++++ SUPPLIED RECORDS
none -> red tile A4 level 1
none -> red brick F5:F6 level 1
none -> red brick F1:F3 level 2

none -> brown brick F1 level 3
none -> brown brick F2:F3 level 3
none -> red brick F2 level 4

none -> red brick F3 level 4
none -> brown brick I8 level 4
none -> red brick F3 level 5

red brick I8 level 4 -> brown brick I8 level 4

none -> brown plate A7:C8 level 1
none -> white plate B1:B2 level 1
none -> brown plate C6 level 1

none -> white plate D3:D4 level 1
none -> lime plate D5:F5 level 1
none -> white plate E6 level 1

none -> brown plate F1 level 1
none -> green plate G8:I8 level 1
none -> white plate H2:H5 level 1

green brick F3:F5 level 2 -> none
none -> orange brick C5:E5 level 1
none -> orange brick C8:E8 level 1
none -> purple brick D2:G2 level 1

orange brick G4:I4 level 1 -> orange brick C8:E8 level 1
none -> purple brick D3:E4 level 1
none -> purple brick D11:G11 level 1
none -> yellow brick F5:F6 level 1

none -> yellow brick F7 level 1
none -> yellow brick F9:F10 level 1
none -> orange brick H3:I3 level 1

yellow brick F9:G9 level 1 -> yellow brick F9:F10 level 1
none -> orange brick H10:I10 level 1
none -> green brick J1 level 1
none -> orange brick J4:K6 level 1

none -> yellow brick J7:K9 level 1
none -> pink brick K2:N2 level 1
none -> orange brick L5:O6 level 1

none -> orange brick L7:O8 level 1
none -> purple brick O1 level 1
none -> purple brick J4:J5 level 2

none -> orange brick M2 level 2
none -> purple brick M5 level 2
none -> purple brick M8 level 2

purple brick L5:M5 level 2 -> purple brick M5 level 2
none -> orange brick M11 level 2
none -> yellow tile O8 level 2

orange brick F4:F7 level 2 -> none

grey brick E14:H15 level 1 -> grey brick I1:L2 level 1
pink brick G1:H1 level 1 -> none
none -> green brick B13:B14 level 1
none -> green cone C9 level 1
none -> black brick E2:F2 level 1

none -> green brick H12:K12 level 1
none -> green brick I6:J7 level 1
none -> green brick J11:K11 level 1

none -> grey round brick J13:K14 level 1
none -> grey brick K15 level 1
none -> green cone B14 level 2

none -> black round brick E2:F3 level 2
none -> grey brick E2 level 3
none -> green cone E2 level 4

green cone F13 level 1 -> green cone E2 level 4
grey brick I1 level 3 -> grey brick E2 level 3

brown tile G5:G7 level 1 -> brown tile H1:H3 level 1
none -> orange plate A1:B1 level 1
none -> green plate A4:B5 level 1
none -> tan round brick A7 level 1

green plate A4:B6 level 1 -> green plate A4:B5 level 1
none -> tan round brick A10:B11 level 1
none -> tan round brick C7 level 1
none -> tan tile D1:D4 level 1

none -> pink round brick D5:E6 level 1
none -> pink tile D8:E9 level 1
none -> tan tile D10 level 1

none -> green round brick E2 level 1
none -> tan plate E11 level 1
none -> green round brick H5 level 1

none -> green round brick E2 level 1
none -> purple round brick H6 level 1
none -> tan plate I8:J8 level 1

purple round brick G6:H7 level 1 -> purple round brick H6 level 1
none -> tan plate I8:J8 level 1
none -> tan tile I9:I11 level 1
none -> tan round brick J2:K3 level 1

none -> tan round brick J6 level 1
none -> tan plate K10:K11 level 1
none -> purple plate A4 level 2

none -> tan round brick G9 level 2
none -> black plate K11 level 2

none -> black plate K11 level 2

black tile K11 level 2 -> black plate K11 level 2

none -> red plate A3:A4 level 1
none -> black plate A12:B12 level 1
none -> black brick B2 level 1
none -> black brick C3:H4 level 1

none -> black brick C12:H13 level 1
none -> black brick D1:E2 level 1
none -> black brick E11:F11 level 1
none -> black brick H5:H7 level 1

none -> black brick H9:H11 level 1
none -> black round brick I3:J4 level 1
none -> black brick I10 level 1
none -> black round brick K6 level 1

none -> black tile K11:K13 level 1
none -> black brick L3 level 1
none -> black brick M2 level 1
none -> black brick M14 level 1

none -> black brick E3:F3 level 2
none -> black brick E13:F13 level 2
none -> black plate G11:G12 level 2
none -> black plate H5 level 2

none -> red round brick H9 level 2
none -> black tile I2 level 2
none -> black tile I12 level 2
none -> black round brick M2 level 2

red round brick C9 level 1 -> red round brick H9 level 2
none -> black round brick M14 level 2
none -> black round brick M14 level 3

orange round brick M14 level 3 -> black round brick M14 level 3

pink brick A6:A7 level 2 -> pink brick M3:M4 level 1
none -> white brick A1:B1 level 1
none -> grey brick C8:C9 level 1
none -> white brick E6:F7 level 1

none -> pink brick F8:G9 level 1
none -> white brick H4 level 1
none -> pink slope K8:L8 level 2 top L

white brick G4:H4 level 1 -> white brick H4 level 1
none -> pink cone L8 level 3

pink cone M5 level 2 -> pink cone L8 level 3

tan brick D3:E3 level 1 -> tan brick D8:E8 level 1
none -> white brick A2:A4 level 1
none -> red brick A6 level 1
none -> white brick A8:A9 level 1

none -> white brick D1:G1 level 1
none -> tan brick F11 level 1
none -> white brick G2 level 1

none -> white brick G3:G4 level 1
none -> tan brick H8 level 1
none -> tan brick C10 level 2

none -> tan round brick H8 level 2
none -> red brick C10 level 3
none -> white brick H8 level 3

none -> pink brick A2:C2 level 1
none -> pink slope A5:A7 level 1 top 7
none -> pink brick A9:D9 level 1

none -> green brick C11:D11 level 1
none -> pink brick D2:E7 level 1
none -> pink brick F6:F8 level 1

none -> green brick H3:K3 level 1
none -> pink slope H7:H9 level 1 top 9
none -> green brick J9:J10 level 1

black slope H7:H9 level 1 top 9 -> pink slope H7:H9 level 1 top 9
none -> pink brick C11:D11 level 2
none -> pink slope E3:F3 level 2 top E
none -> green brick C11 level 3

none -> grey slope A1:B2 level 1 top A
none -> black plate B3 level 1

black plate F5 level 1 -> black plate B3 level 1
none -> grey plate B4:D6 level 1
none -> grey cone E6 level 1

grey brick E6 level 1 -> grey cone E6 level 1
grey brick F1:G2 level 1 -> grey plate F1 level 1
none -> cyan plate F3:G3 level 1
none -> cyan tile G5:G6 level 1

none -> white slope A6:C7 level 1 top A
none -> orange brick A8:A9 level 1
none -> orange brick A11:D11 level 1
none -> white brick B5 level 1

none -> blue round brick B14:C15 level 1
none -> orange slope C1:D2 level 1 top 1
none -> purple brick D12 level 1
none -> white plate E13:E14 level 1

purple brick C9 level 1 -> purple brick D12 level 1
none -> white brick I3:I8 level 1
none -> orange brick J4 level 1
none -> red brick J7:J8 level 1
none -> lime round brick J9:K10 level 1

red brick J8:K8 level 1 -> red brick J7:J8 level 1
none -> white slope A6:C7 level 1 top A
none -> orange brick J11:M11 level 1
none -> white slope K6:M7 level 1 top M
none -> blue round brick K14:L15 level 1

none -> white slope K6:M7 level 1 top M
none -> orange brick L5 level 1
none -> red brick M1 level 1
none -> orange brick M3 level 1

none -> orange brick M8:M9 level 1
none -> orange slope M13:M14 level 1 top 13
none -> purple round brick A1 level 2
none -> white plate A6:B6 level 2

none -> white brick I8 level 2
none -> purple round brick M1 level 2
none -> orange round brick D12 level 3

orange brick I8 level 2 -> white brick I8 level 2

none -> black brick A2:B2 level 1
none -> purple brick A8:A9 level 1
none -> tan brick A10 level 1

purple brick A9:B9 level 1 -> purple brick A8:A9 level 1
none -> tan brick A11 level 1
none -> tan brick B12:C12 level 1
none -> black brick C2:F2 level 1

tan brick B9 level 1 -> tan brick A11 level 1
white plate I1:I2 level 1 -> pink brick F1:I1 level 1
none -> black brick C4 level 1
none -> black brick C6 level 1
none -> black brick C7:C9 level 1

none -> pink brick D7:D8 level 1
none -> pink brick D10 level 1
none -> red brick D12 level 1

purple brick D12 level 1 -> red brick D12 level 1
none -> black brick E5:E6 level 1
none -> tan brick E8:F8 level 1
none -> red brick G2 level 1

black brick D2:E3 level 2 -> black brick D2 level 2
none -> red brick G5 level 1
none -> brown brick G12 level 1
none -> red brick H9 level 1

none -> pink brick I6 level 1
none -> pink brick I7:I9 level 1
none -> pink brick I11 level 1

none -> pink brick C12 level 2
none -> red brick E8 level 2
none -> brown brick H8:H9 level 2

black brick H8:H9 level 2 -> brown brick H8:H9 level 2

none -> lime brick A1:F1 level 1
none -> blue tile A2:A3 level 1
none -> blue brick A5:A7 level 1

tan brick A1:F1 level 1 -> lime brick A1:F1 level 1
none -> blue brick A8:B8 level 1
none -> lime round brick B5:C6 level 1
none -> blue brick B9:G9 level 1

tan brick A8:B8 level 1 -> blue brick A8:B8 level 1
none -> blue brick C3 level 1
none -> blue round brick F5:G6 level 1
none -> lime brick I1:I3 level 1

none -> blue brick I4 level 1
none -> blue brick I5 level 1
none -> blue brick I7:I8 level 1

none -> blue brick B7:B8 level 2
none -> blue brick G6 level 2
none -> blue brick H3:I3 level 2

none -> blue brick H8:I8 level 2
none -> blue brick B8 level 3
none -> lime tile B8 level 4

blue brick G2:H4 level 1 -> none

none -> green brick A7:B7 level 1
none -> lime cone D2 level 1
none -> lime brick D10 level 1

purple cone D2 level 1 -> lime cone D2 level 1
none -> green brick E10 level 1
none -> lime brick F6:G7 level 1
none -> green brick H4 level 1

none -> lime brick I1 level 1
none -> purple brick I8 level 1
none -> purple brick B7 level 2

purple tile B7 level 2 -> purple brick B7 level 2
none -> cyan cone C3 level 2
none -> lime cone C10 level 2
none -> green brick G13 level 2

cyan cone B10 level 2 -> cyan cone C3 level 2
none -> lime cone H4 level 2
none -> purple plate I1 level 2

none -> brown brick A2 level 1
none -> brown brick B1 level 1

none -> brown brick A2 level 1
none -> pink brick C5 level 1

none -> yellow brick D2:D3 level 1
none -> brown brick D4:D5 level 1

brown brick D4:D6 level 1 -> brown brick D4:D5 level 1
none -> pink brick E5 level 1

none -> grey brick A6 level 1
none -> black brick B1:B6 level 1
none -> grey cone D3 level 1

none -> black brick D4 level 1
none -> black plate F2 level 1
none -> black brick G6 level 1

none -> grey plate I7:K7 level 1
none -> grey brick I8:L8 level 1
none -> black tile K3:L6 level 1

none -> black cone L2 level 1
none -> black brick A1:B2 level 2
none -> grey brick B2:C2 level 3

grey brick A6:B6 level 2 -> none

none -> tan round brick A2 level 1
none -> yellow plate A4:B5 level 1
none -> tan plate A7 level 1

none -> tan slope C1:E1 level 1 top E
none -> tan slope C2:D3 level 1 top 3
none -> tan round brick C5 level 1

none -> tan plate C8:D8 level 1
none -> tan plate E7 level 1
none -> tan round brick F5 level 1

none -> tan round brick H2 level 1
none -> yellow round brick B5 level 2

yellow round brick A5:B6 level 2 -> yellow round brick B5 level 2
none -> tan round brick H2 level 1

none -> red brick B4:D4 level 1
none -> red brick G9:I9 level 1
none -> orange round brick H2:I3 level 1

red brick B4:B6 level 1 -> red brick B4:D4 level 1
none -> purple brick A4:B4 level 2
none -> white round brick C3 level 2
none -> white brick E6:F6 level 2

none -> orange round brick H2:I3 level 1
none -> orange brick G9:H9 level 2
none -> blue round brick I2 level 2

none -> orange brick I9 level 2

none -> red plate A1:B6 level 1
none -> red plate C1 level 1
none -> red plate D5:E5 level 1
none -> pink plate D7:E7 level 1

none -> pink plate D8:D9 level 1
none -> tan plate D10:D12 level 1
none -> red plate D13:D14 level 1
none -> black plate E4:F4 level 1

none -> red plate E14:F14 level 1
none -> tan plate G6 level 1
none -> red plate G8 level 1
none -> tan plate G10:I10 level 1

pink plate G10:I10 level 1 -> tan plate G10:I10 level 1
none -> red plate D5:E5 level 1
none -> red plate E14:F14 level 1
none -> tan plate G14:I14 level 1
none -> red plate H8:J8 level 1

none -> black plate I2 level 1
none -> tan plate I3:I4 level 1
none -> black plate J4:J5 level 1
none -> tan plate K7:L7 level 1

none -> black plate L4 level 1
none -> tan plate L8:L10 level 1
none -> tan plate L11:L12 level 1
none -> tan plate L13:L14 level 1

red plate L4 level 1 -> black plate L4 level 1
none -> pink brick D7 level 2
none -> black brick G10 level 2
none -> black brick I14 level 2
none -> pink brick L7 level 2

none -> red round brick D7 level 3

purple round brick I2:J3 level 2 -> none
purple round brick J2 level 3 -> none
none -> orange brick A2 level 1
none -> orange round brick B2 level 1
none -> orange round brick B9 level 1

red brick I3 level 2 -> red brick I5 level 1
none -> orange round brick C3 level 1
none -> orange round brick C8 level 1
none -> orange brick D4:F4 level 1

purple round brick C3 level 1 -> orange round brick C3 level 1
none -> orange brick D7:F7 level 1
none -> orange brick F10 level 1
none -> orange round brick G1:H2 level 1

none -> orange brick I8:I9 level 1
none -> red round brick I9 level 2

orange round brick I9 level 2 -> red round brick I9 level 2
++++++++
== WHAT YOU WILL DO ==
In the material above, transcribe exactly the lines beginning at the one with "black tile K11 level" and ending at the one with "none -> black brick E3:F3 level 2", both included.

== EXPECTED ANSWER ==
black tile K11 level 2 -> black plate K11 level 2

none -> red plate A3:A4 level 1
none -> black plate A12:B12 level 1
none -> black brick B2 level 1
none -> black brick C3:H4 level 1

none -> black brick C12:H13 level 1
none -> black brick D1:E2 level 1
none -> black brick E11:F11 level 1
none -> black brick H5:H7 level 1

none -> black brick H9:H11 level 1
none -> black round brick I3:J4 level 1
none -> black brick I10 level 1
none -> black round brick K6 level 1

none -> black tile K11:K13 level 1
none -> black brick L3 level 1
none -> black brick M2 level 1
none -> black brick M14 level 1

none -> black brick E3:F3 level 2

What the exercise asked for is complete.